Dataset items:
--- START ---
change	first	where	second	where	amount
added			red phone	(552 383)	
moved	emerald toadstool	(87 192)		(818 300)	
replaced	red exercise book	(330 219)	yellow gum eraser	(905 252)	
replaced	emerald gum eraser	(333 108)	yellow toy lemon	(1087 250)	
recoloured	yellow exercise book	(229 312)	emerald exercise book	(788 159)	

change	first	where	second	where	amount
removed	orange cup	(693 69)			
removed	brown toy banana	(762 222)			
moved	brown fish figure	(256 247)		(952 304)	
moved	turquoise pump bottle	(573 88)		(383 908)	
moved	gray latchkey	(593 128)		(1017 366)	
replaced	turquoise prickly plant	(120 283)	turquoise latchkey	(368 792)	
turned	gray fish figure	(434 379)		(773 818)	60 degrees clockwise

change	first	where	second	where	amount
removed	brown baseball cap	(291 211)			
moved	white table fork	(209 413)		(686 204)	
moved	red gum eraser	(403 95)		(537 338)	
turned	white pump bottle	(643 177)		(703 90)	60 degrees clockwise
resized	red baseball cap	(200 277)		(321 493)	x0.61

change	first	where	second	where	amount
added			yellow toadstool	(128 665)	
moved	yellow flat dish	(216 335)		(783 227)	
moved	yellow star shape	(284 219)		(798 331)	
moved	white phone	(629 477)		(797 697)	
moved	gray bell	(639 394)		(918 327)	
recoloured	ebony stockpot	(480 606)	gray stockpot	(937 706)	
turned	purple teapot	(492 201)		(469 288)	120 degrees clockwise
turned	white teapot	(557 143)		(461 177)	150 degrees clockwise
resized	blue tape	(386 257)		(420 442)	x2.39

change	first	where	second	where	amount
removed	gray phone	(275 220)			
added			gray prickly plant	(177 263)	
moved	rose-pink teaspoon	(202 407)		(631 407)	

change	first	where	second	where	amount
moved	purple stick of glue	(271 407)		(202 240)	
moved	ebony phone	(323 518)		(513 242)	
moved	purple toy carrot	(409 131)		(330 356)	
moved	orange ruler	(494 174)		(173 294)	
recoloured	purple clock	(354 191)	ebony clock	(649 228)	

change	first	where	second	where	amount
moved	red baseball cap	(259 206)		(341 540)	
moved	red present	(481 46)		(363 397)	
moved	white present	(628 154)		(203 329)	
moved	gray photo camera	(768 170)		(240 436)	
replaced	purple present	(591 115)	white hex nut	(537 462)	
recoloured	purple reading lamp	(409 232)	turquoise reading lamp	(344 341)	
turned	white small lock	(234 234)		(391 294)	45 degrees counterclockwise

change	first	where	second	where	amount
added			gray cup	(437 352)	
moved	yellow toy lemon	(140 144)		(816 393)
--- END ---
ABOUT THIS TASK →
The records above need to be output again, verbatim.

TASK ANSWER →
change	first	where	second	where	amount
added			red phone	(552 383)	
moved	emerald toadstool	(87 192)		(818 300)	
replaced	red exercise book	(330 219)	yellow gum eraser	(905 252)	
replaced	emerald gum eraser	(333 108)	yellow toy lemon	(1087 250)	
recoloured	yellow exercise book	(229 312)	emerald exercise book	(788 159)	

change	first	where	second	where	amount
removed	orange cup	(693 69)			
removed	brown toy banana	(762 222)			
moved	brown fish figure	(256 247)		(952 304)	
moved	turquoise pump bottle	(573 88)		(383 908)	
moved	gray latchkey	(593 128)		(1017 366)	
replaced	turquoise prickly plant	(120 283)	turquoise latchkey	(368 792)	
turned	gray fish figure	(434 379)		(773 818)	60 degrees clockwise

change	first	where	second	where	amount
removed	brown baseball cap	(291 211)			
moved	white table fork	(209 413)		(686 204)	
moved	red gum eraser	(403 95)		(537 338)	
turned	white pump bottle	(643 177)		(703 90)	60 degrees clockwise
resized	red baseball cap	(200 277)		(321 493)	x0.61

change	first	where	second	where	amount
added			yellow toadstool	(128 665)	
moved	yellow flat dish	(216 335)		(783 227)	
moved	yellow star shape	(284 219)		(798 331)	
moved	white phone	(629 477)		(797 697)	
moved	gray bell	(639 394)		(918 327)	
recoloured	ebony stockpot	(480 606)	gray stockpot	(937 706)	
turned	purple teapot	(492 201)		(469 288)	120 degrees clockwise
turned	white teapot	(557 143)		(461 177)	150 degrees clockwise
resized	blue tape	(386 257)		(420 442)	x2.39

change	first	where	second	where	amount
removed	gray phone	(275 220)			
added			gray prickly plant	(177 263)	
moved	rose-pink teaspoon	(202 407)		(631 407)	

change	first	where	second	where	amount
moved	purple stick of glue	(271 407)		(202 240)	
moved	ebony phone	(323 518)		(513 242)	
moved	purple toy carrot	(409 131)		(330 356)	
moved	orange ruler	(494 174)		(173 294)	
recoloured	purple clock	(354 191)	ebony clock	(649 228)	

change	first	where	second	where	amount
moved	red baseball cap	(259 206)		(341 540)	
moved	red present	(481 46)		(363 397)	
moved	white present	(628 154)		(203 329)	
moved	gray photo camera	(768 170)		(240 436)	
replaced	purple present	(591 115)	white hex nut	(537 462)	
recoloured	purple reading lamp	(409 232)	turquoise reading lamp	(344 341)	
turned	white small lock	(234 234)		(391 294)	45 degrees counterclockwise

change	first	where	second	where	amount
added			gray cup	(437 352)	
moved	yellow toy lemon	(140 144)		(816 393)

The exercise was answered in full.